Scan the records below and copy every line that contains the string "moved".

Stepwise shape edit descriptions:
::::::::

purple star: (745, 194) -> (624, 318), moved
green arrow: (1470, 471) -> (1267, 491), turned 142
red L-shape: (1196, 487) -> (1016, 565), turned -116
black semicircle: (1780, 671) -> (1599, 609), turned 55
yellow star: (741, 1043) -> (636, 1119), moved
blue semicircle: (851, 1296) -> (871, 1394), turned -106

::::::::

* _Written answer_:
purple star: (745, 194) -> (624, 318), moved
yellow star: (741, 1043) -> (636, 1119), moved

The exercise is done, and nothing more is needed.